* DIRECTIONS:
Below are some records. How many of their lines contain the string "facing"? Give the number only.

── DATASET ──

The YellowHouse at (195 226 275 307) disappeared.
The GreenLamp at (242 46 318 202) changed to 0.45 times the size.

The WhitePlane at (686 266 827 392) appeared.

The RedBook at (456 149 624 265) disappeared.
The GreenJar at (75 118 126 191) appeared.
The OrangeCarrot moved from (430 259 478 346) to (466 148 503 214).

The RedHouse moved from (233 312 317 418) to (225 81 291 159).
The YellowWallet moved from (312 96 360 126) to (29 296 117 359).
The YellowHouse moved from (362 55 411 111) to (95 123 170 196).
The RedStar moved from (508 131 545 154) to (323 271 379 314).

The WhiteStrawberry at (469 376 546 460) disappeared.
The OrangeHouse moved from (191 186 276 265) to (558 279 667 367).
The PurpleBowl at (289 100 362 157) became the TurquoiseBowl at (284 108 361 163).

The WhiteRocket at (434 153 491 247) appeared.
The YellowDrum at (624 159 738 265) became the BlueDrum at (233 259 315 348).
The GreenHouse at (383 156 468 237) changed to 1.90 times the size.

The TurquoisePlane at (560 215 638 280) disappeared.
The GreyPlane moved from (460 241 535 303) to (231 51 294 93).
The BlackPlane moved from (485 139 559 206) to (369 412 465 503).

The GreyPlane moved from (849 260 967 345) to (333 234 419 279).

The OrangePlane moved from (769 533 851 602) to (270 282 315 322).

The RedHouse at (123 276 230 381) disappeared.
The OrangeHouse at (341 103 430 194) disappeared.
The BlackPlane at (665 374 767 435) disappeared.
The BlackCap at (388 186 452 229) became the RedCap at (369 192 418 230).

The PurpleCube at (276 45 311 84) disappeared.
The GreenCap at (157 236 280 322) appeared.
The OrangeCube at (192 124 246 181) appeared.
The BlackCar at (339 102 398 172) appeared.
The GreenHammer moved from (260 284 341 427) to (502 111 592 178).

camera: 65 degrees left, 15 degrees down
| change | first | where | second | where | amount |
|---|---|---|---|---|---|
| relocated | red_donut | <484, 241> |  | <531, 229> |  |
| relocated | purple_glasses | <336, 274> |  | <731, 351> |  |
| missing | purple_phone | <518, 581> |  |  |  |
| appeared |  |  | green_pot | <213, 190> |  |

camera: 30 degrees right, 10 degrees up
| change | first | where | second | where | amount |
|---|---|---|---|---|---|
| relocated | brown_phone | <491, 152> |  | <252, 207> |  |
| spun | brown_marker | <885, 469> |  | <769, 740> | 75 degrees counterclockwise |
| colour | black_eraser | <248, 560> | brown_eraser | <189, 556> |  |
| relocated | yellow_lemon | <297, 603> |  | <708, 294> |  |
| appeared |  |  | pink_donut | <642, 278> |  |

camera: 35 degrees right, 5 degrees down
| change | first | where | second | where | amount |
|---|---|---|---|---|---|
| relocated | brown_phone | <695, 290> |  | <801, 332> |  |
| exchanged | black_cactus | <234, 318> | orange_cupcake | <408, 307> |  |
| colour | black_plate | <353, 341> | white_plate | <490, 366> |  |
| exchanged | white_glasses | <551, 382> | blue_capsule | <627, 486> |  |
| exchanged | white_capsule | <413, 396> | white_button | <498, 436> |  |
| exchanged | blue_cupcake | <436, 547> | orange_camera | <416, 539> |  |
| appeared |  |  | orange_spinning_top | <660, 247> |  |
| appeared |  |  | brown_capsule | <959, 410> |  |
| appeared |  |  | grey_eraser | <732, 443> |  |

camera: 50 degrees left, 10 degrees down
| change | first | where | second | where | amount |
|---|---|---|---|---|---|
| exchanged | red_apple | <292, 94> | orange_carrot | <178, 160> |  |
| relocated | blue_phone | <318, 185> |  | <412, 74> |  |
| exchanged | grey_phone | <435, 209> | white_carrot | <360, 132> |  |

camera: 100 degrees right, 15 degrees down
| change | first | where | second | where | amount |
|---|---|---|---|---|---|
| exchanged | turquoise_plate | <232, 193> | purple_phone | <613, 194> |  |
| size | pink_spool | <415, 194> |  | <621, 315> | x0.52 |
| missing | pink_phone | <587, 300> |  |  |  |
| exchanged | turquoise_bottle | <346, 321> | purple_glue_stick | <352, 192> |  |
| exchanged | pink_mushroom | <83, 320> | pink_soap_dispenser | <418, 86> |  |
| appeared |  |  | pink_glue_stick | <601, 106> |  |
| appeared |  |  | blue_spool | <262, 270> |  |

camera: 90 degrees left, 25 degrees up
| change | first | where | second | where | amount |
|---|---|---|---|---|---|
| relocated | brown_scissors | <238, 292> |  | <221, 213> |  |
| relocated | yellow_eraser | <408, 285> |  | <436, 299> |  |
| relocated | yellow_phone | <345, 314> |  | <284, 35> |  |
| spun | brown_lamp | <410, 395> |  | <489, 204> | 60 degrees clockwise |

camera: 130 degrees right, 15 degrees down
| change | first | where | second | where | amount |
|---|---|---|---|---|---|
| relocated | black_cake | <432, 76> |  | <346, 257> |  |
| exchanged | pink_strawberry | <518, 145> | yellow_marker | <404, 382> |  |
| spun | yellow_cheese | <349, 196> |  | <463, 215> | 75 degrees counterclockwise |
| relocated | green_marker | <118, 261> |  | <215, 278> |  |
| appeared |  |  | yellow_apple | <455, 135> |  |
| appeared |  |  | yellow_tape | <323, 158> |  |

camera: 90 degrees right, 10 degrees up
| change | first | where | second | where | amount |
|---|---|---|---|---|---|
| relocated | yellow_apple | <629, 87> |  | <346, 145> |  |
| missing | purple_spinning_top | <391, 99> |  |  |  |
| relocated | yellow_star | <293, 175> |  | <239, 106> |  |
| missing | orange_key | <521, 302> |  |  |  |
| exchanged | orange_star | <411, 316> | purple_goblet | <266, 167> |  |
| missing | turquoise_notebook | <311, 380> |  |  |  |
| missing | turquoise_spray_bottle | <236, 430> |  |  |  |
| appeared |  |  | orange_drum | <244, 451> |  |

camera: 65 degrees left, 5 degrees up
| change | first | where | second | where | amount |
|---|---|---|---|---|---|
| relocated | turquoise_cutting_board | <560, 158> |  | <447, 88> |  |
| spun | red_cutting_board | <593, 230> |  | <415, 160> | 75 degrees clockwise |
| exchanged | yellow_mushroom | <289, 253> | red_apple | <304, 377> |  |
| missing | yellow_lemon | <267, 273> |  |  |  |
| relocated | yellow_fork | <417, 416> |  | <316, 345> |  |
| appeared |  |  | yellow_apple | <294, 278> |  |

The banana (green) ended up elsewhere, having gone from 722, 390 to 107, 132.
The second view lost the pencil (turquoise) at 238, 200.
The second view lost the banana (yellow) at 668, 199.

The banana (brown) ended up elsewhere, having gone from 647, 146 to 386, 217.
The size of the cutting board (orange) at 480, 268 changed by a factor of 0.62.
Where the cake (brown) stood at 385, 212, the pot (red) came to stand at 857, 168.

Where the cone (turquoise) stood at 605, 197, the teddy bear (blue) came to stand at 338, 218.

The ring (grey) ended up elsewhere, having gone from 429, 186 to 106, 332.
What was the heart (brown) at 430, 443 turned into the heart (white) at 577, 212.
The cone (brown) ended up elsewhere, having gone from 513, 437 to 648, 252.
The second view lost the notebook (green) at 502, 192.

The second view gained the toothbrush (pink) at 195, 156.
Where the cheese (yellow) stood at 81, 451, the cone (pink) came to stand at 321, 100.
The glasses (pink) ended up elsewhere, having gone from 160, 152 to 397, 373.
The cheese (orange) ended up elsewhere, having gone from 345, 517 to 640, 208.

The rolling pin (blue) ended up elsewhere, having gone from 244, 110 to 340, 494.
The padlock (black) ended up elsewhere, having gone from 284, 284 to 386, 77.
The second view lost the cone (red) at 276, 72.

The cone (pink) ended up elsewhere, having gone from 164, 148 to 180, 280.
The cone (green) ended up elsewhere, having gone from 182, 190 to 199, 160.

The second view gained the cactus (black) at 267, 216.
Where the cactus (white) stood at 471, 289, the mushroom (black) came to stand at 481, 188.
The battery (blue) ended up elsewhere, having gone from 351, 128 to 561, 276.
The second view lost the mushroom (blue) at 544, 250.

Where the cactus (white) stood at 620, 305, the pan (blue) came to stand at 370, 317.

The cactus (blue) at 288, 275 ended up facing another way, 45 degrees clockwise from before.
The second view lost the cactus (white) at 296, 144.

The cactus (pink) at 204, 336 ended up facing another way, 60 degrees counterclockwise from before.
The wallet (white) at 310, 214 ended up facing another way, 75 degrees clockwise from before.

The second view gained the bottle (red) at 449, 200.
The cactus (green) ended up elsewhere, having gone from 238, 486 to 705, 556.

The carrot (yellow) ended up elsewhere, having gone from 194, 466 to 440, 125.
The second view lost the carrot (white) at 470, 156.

───

* OUTPUT:
3